EXERCISE BRIEF: Using the line that contains "(245, 392) = (181, 324): none -> pink glasses" as the first line and the last line of the data as the final one, give every line in that range again exactly.

[[ DATA PROVIDED, beginning ]]

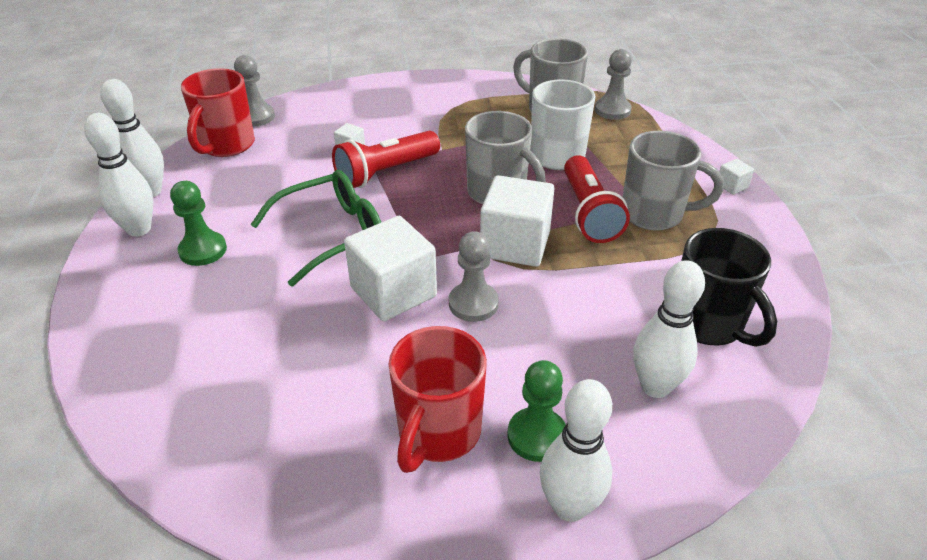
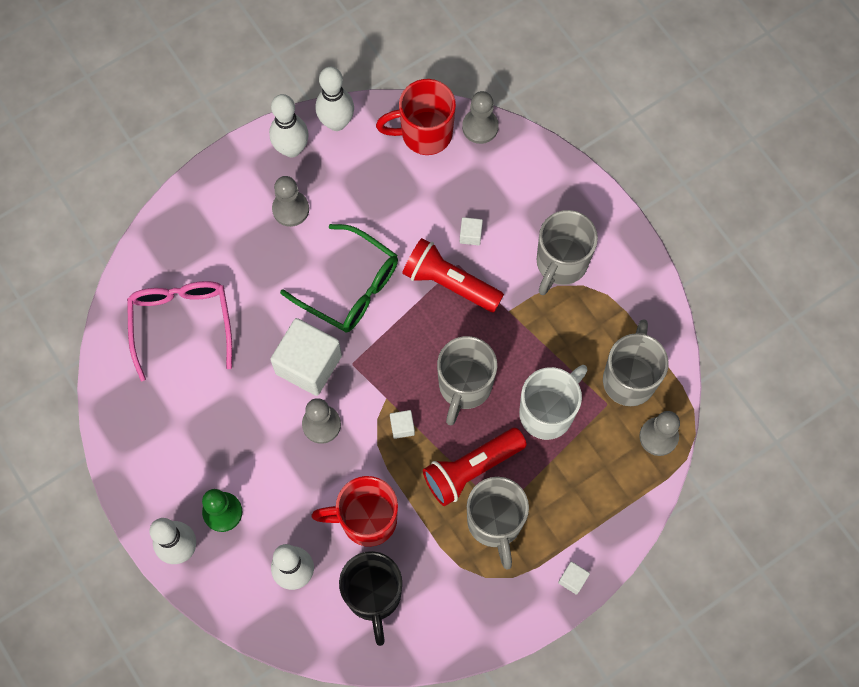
camera: 65 degrees right, 30 degrees up
(203, 250) = (290, 209): green pawn -> grey pawn
(245, 392) = (181, 324): none -> pink glasses
(421, 113) = (561, 264): none -> grey mug
(438, 433) = (200, 453): red mug -> red mug (366, 519)
(515, 244) = (402, 427): white cube -> white cube, size x0.42
(708, 324) = (373, 595): black mug -> black mug turned 45 degrees counterclockwise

[[ DATA PROVIDED, end ]]

ANSWER SECTION:
(245, 392) = (181, 324): none -> pink glasses
(421, 113) = (561, 264): none -> grey mug
(438, 433) = (200, 453): red mug -> red mug (366, 519)
(515, 244) = (402, 427): white cube -> white cube, size x0.42
(708, 324) = (373, 595): black mug -> black mug turned 45 degrees counterclockwise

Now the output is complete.